--- Entries supplied Enclosed Below ---

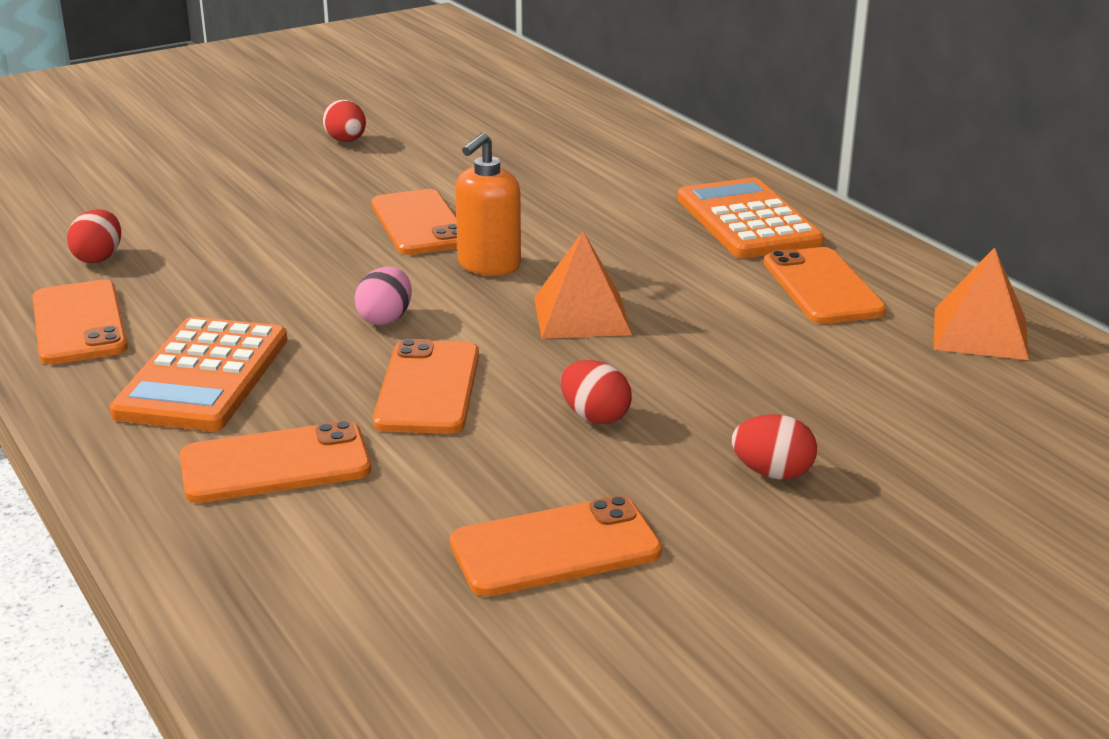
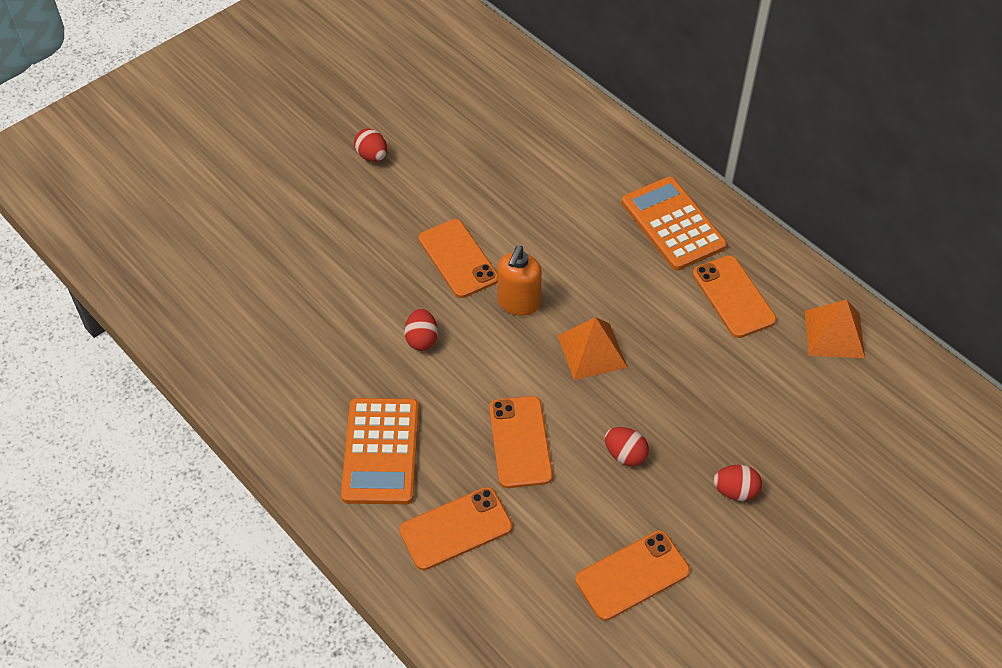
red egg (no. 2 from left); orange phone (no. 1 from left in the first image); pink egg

--- End of Enclosed Entries supplied ---
--- Entries supplied Enclosed Below ---

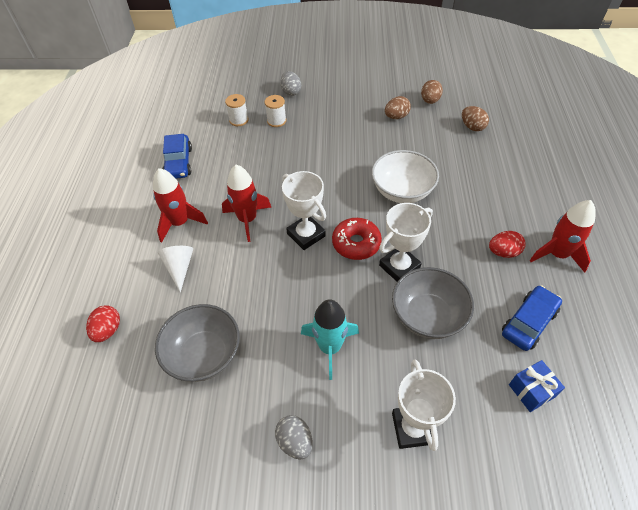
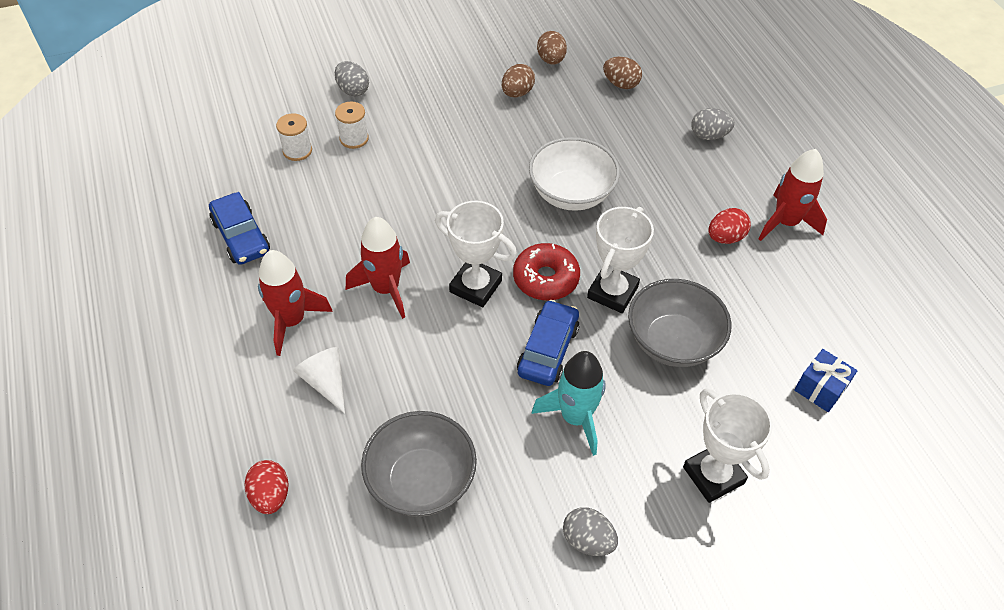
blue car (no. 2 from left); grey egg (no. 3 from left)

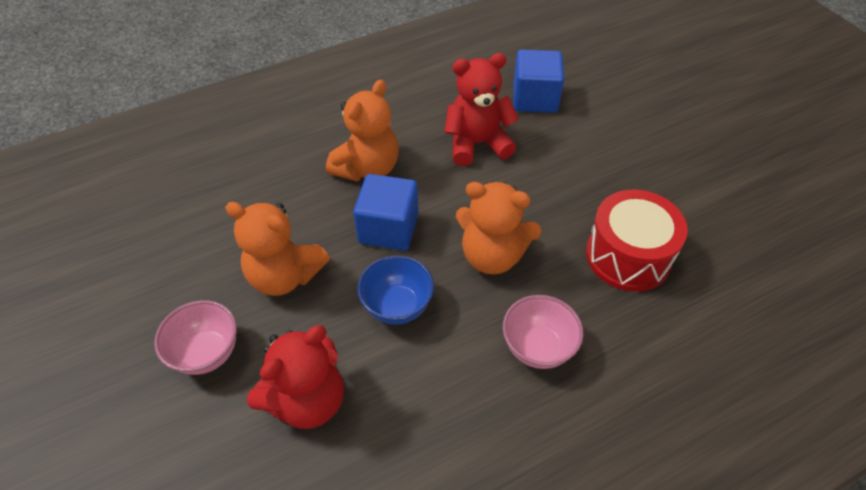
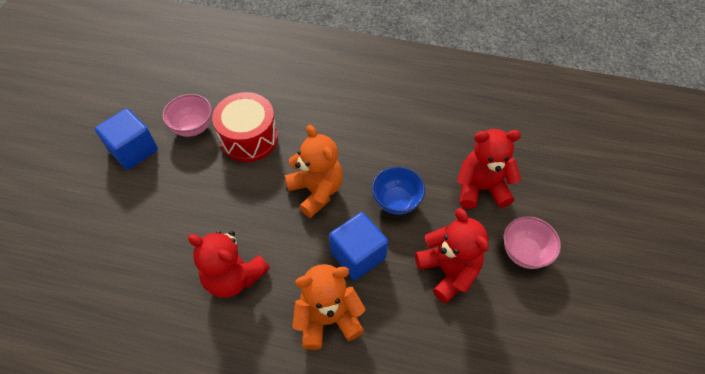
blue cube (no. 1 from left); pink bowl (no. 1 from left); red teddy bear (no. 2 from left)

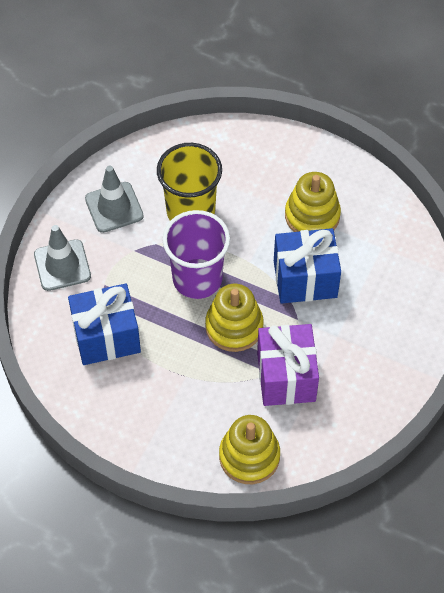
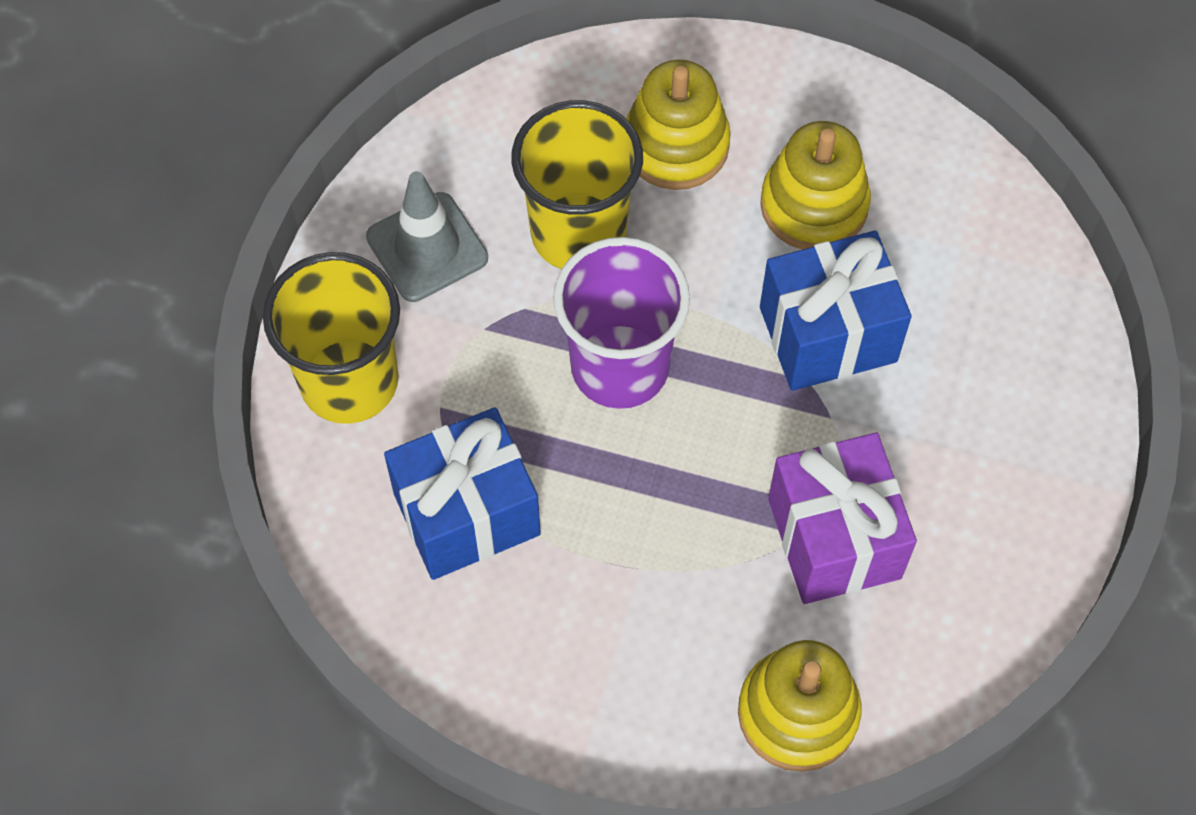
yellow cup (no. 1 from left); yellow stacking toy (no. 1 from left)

--- End of Enclosed Entries supplied ---

## Required action
Among the lines above, which hold the word "blue"? Report each one.

## Solution
blue car (no. 2 from left); grey egg (no. 3 from left)
blue cube (no. 1 from left); pink bowl (no. 1 from left); red teddy bear (no. 2 from left)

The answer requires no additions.